- [DATA SHOWN]:
■ ■ ■ ■

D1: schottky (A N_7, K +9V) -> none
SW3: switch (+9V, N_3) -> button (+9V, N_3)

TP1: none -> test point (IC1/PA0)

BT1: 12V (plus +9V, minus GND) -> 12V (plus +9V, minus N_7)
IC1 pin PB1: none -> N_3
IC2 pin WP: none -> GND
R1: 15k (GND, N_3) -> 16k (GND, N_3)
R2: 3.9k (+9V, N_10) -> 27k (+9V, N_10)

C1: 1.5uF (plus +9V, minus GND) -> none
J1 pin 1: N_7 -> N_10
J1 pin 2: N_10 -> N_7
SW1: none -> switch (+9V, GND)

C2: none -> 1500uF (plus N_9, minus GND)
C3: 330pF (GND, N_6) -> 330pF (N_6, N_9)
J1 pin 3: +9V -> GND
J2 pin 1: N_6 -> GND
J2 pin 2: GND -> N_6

■ ■ ■ ■

- [PROBLEM STATEMENT]: The exact lines from the one containing "C1: 1.5uF (plus +9V, minus GND) -> none" through the end of the listing above are the expected output; include nothing else.

- [ANSWER BOX]:
C1: 1.5uF (plus +9V, minus GND) -> none
J1 pin 1: N_7 -> N_10
J1 pin 2: N_10 -> N_7
SW1: none -> switch (+9V, GND)

C2: none -> 1500uF (plus N_9, minus GND)
C3: 330pF (GND, N_6) -> 330pF (N_6, N_9)
J1 pin 3: +9V -> GND
J2 pin 1: N_6 -> GND
J2 pin 2: GND -> N_6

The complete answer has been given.